• TASK DESCRIPTION: When the line with "- → rose-pink_mug <475,255,550,359>" comes up, set it down and every later line to the end of the data, exactly and without pictures.

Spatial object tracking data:
━━━━━━━━
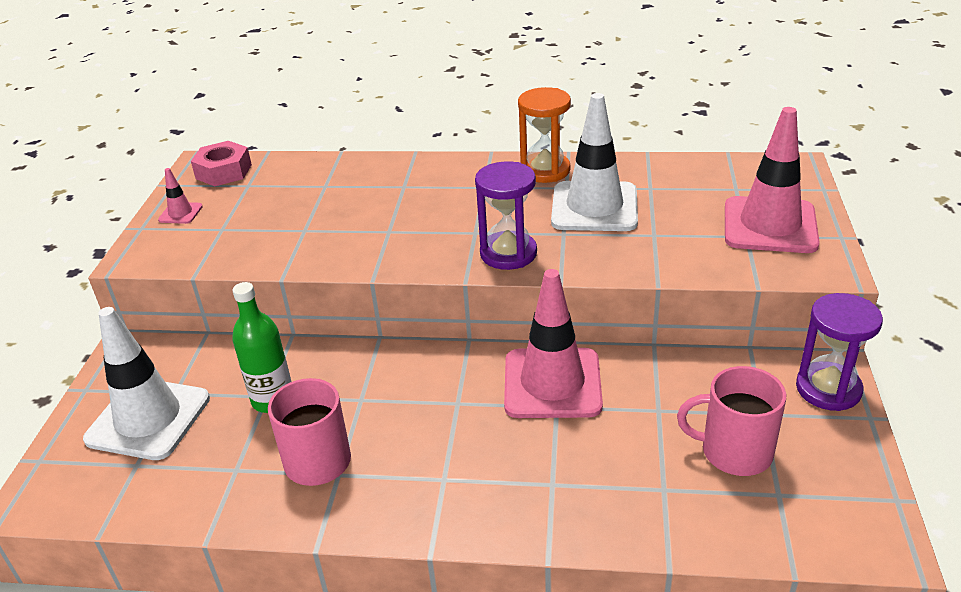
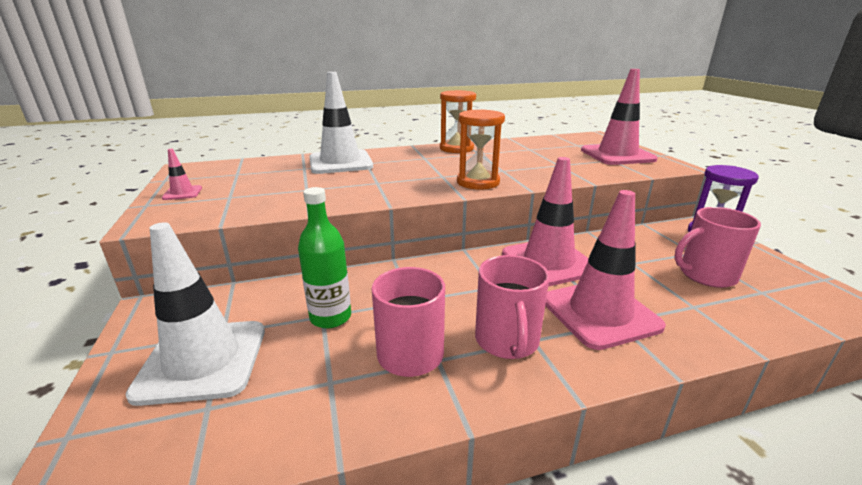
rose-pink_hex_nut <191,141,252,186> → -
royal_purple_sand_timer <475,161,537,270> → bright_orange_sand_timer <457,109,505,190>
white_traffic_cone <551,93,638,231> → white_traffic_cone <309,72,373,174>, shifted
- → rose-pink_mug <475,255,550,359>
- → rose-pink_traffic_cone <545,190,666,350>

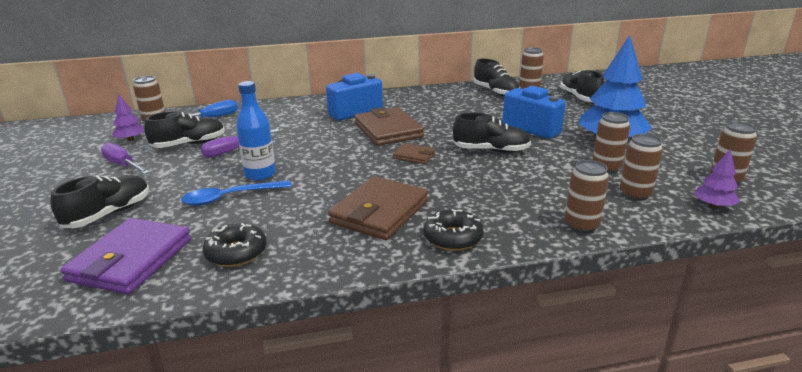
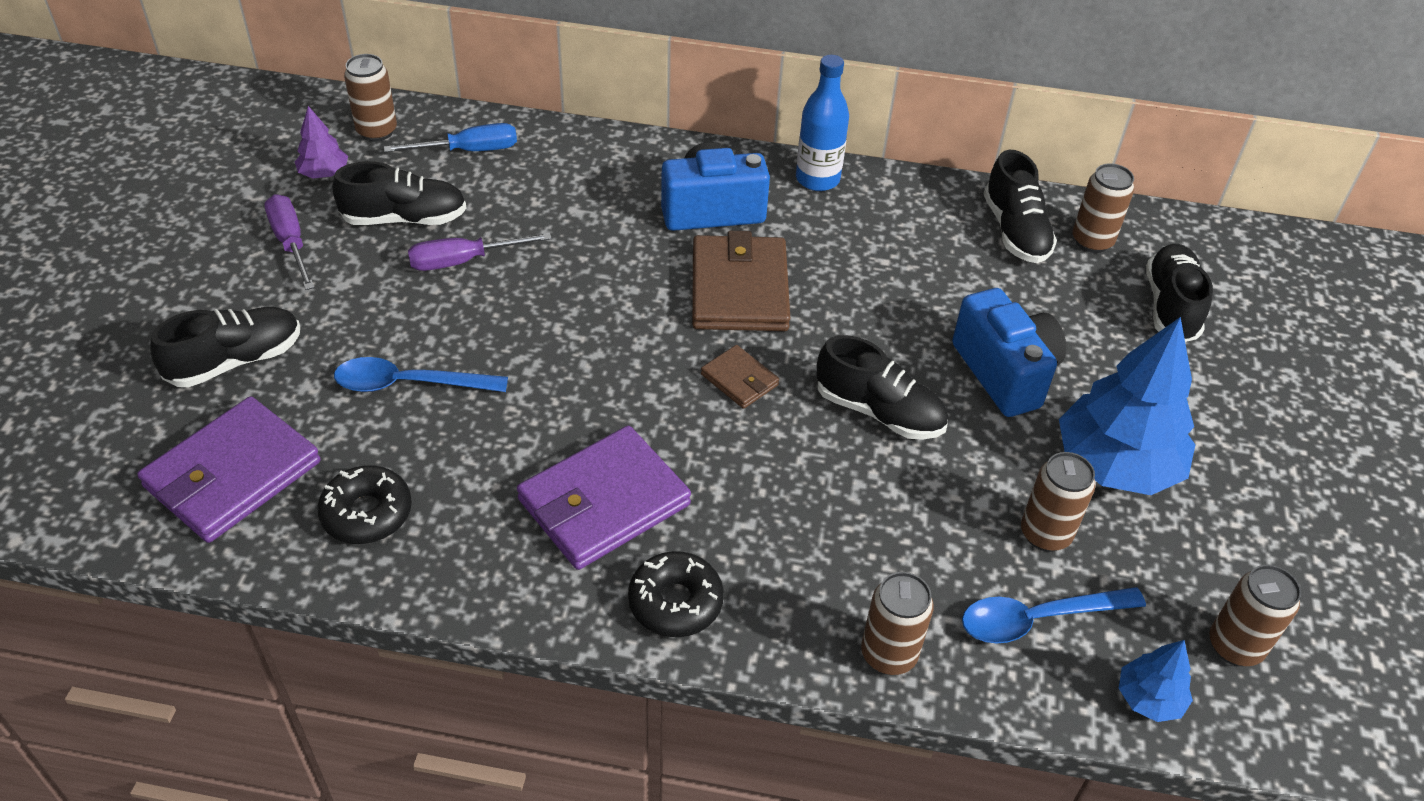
cobalt_bottle <236,81,276,181> → cobalt_bottle <796,55,849,191>, shifted
brown_card_wallet <328,176,428,240> → royal_purple_card_wallet <517,426,691,570>
brown_can <620,134,663,201> → cobalt_spoon <962,587,1146,643>
royal_purple_fir_tree <694,149,740,208> → cobalt_fir_tree <1118,640,1193,722>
━━━━━━━━
• PROBLEM SOLUTION:
- → rose-pink_mug <475,255,550,359>
- → rose-pink_traffic_cone <545,190,666,350>

cobalt_bottle <236,81,276,181> → cobalt_bottle <796,55,849,191>, shifted
brown_card_wallet <328,176,428,240> → royal_purple_card_wallet <517,426,691,570>
brown_can <620,134,663,201> → cobalt_spoon <962,587,1146,643>
royal_purple_fir_tree <694,149,740,208> → cobalt_fir_tree <1118,640,1193,722>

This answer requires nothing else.